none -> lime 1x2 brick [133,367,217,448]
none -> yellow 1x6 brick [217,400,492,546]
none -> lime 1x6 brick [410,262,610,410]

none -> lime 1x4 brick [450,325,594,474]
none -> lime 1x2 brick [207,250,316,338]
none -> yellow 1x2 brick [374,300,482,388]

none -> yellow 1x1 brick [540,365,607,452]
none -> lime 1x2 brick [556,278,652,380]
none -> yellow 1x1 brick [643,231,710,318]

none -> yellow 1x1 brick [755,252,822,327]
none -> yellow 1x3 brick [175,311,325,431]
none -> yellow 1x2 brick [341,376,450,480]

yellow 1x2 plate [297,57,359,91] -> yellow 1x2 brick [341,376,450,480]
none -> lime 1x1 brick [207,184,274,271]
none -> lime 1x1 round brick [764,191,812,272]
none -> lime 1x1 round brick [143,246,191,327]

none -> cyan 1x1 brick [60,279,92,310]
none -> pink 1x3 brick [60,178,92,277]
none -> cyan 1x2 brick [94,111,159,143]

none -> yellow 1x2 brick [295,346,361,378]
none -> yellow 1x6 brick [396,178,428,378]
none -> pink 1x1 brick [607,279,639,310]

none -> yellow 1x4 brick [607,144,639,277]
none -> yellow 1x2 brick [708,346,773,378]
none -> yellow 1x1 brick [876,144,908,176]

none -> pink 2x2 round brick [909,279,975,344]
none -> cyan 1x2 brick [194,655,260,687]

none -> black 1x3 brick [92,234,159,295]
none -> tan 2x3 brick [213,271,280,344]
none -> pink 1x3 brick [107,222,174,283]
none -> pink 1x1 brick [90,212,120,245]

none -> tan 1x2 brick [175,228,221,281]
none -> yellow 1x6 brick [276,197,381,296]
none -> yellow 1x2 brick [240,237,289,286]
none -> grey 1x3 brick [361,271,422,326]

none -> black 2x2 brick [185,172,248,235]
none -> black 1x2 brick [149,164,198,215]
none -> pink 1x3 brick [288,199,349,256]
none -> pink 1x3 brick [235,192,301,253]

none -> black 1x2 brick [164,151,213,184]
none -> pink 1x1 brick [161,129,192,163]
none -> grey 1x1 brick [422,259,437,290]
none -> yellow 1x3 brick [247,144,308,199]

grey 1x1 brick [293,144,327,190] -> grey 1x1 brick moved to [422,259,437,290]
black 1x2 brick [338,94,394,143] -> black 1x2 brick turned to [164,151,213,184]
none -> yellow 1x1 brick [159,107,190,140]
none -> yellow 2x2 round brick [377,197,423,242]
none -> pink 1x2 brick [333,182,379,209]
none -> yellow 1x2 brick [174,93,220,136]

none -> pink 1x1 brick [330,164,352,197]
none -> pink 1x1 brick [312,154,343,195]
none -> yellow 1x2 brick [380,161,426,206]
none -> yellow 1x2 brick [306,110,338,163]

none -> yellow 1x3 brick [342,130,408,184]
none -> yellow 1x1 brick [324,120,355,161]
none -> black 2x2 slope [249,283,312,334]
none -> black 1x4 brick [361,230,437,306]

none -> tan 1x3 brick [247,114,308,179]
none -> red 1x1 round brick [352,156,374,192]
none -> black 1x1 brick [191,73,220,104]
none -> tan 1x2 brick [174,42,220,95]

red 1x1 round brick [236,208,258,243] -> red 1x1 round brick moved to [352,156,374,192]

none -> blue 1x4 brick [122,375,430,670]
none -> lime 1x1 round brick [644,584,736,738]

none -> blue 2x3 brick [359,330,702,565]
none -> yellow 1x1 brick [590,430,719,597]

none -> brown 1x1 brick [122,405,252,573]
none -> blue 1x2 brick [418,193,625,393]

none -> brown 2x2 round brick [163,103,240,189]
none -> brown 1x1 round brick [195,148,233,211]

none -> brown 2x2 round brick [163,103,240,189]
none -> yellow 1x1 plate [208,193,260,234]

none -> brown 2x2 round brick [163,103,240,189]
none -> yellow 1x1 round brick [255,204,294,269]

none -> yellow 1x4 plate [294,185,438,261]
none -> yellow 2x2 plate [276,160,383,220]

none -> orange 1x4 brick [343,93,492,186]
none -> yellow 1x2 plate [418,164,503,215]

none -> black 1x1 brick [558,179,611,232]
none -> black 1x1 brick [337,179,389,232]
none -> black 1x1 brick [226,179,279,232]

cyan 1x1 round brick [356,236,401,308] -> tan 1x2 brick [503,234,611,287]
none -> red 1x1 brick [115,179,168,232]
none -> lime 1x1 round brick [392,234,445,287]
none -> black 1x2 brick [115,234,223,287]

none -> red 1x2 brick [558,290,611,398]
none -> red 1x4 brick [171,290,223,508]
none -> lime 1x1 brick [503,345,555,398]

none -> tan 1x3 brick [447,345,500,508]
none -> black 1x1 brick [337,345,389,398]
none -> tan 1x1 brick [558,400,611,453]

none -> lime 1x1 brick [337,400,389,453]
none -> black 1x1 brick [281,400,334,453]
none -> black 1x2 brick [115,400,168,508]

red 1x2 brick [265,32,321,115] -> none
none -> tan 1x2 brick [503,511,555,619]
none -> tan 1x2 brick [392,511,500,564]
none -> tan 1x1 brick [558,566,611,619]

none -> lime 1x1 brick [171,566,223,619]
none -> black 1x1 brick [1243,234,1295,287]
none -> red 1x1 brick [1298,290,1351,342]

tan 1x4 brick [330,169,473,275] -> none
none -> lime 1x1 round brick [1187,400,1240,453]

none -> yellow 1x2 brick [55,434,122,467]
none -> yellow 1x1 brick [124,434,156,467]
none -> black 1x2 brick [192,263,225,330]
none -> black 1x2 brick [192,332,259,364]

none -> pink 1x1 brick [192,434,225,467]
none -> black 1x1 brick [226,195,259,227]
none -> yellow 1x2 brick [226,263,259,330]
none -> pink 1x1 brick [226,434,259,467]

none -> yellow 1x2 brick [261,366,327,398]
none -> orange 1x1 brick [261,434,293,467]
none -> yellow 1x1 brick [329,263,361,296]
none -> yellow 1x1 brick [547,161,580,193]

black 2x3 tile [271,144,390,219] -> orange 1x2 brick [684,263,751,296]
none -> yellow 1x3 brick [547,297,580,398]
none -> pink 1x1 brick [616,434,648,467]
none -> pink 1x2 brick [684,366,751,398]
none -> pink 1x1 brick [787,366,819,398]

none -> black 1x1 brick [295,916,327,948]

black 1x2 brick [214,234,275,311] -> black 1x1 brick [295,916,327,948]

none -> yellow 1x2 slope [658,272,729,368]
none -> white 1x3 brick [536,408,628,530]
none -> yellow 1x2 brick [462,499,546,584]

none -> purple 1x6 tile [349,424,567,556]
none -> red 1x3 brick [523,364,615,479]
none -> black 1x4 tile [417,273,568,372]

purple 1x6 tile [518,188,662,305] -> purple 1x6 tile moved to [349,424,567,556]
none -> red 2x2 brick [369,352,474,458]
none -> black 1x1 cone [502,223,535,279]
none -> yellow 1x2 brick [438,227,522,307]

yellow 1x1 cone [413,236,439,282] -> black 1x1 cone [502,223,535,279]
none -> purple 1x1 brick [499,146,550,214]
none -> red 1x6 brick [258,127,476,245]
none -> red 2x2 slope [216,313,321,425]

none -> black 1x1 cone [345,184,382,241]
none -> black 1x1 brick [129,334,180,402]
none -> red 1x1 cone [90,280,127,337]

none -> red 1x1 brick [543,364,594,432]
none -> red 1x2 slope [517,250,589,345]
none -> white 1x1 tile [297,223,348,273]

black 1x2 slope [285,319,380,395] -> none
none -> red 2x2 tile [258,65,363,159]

» What the task asks
Copy down the whole of the data above, matching it exactly.

» Written reply
none -> lime 1x2 brick [133,367,217,448]
none -> yellow 1x6 brick [217,400,492,546]
none -> lime 1x6 brick [410,262,610,410]

none -> lime 1x4 brick [450,325,594,474]
none -> lime 1x2 brick [207,250,316,338]
none -> yellow 1x2 brick [374,300,482,388]

none -> yellow 1x1 brick [540,365,607,452]
none -> lime 1x2 brick [556,278,652,380]
none -> yellow 1x1 brick [643,231,710,318]

none -> yellow 1x1 brick [755,252,822,327]
none -> yellow 1x3 brick [175,311,325,431]
none -> yellow 1x2 brick [341,376,450,480]

yellow 1x2 plate [297,57,359,91] -> yellow 1x2 brick [341,376,450,480]
none -> lime 1x1 brick [207,184,274,271]
none -> lime 1x1 round brick [764,191,812,272]
none -> lime 1x1 round brick [143,246,191,327]

none -> cyan 1x1 brick [60,279,92,310]
none -> pink 1x3 brick [60,178,92,277]
none -> cyan 1x2 brick [94,111,159,143]

none -> yellow 1x2 brick [295,346,361,378]
none -> yellow 1x6 brick [396,178,428,378]
none -> pink 1x1 brick [607,279,639,310]

none -> yellow 1x4 brick [607,144,639,277]
none -> yellow 1x2 brick [708,346,773,378]
none -> yellow 1x1 brick [876,144,908,176]

none -> pink 2x2 round brick [909,279,975,344]
none -> cyan 1x2 brick [194,655,260,687]

none -> black 1x3 brick [92,234,159,295]
none -> tan 2x3 brick [213,271,280,344]
none -> pink 1x3 brick [107,222,174,283]
none -> pink 1x1 brick [90,212,120,245]

none -> tan 1x2 brick [175,228,221,281]
none -> yellow 1x6 brick [276,197,381,296]
none -> yellow 1x2 brick [240,237,289,286]
none -> grey 1x3 brick [361,271,422,326]

none -> black 2x2 brick [185,172,248,235]
none -> black 1x2 brick [149,164,198,215]
none -> pink 1x3 brick [288,199,349,256]
none -> pink 1x3 brick [235,192,301,253]

none -> black 1x2 brick [164,151,213,184]
none -> pink 1x1 brick [161,129,192,163]
none -> grey 1x1 brick [422,259,437,290]
none -> yellow 1x3 brick [247,144,308,199]

grey 1x1 brick [293,144,327,190] -> grey 1x1 brick moved to [422,259,437,290]
black 1x2 brick [338,94,394,143] -> black 1x2 brick turned to [164,151,213,184]
none -> yellow 1x1 brick [159,107,190,140]
none -> yellow 2x2 round brick [377,197,423,242]
none -> pink 1x2 brick [333,182,379,209]
none -> yellow 1x2 brick [174,93,220,136]

none -> pink 1x1 brick [330,164,352,197]
none -> pink 1x1 brick [312,154,343,195]
none -> yellow 1x2 brick [380,161,426,206]
none -> yellow 1x2 brick [306,110,338,163]

none -> yellow 1x3 brick [342,130,408,184]
none -> yellow 1x1 brick [324,120,355,161]
none -> black 2x2 slope [249,283,312,334]
none -> black 1x4 brick [361,230,437,306]

none -> tan 1x3 brick [247,114,308,179]
none -> red 1x1 round brick [352,156,374,192]
none -> black 1x1 brick [191,73,220,104]
none -> tan 1x2 brick [174,42,220,95]

red 1x1 round brick [236,208,258,243] -> red 1x1 round brick moved to [352,156,374,192]

none -> blue 1x4 brick [122,375,430,670]
none -> lime 1x1 round brick [644,584,736,738]

none -> blue 2x3 brick [359,330,702,565]
none -> yellow 1x1 brick [590,430,719,597]

none -> brown 1x1 brick [122,405,252,573]
none -> blue 1x2 brick [418,193,625,393]

none -> brown 2x2 round brick [163,103,240,189]
none -> brown 1x1 round brick [195,148,233,211]

none -> brown 2x2 round brick [163,103,240,189]
none -> yellow 1x1 plate [208,193,260,234]

none -> brown 2x2 round brick [163,103,240,189]
none -> yellow 1x1 round brick [255,204,294,269]

none -> yellow 1x4 plate [294,185,438,261]
none -> yellow 2x2 plate [276,160,383,220]

none -> orange 1x4 brick [343,93,492,186]
none -> yellow 1x2 plate [418,164,503,215]

none -> black 1x1 brick [558,179,611,232]
none -> black 1x1 brick [337,179,389,232]
none -> black 1x1 brick [226,179,279,232]

cyan 1x1 round brick [356,236,401,308] -> tan 1x2 brick [503,234,611,287]
none -> red 1x1 brick [115,179,168,232]
none -> lime 1x1 round brick [392,234,445,287]
none -> black 1x2 brick [115,234,223,287]

none -> red 1x2 brick [558,290,611,398]
none -> red 1x4 brick [171,290,223,508]
none -> lime 1x1 brick [503,345,555,398]

none -> tan 1x3 brick [447,345,500,508]
none -> black 1x1 brick [337,345,389,398]
none -> tan 1x1 brick [558,400,611,453]

none -> lime 1x1 brick [337,400,389,453]
none -> black 1x1 brick [281,400,334,453]
none -> black 1x2 brick [115,400,168,508]

red 1x2 brick [265,32,321,115] -> none
none -> tan 1x2 brick [503,511,555,619]
none -> tan 1x2 brick [392,511,500,564]
none -> tan 1x1 brick [558,566,611,619]

none -> lime 1x1 brick [171,566,223,619]
none -> black 1x1 brick [1243,234,1295,287]
none -> red 1x1 brick [1298,290,1351,342]

tan 1x4 brick [330,169,473,275] -> none
none -> lime 1x1 round brick [1187,400,1240,453]

none -> yellow 1x2 brick [55,434,122,467]
none -> yellow 1x1 brick [124,434,156,467]
none -> black 1x2 brick [192,263,225,330]
none -> black 1x2 brick [192,332,259,364]

none -> pink 1x1 brick [192,434,225,467]
none -> black 1x1 brick [226,195,259,227]
none -> yellow 1x2 brick [226,263,259,330]
none -> pink 1x1 brick [226,434,259,467]

none -> yellow 1x2 brick [261,366,327,398]
none -> orange 1x1 brick [261,434,293,467]
none -> yellow 1x1 brick [329,263,361,296]
none -> yellow 1x1 brick [547,161,580,193]

black 2x3 tile [271,144,390,219] -> orange 1x2 brick [684,263,751,296]
none -> yellow 1x3 brick [547,297,580,398]
none -> pink 1x1 brick [616,434,648,467]
none -> pink 1x2 brick [684,366,751,398]
none -> pink 1x1 brick [787,366,819,398]

none -> black 1x1 brick [295,916,327,948]

black 1x2 brick [214,234,275,311] -> black 1x1 brick [295,916,327,948]

none -> yellow 1x2 slope [658,272,729,368]
none -> white 1x3 brick [536,408,628,530]
none -> yellow 1x2 brick [462,499,546,584]

none -> purple 1x6 tile [349,424,567,556]
none -> red 1x3 brick [523,364,615,479]
none -> black 1x4 tile [417,273,568,372]

purple 1x6 tile [518,188,662,305] -> purple 1x6 tile moved to [349,424,567,556]
none -> red 2x2 brick [369,352,474,458]
none -> black 1x1 cone [502,223,535,279]
none -> yellow 1x2 brick [438,227,522,307]

yellow 1x1 cone [413,236,439,282] -> black 1x1 cone [502,223,535,279]
none -> purple 1x1 brick [499,146,550,214]
none -> red 1x6 brick [258,127,476,245]
none -> red 2x2 slope [216,313,321,425]

none -> black 1x1 cone [345,184,382,241]
none -> black 1x1 brick [129,334,180,402]
none -> red 1x1 cone [90,280,127,337]

none -> red 1x1 brick [543,364,594,432]
none -> red 1x2 slope [517,250,589,345]
none -> white 1x1 tile [297,223,348,273]

black 1x2 slope [285,319,380,395] -> none
none -> red 2x2 tile [258,65,363,159]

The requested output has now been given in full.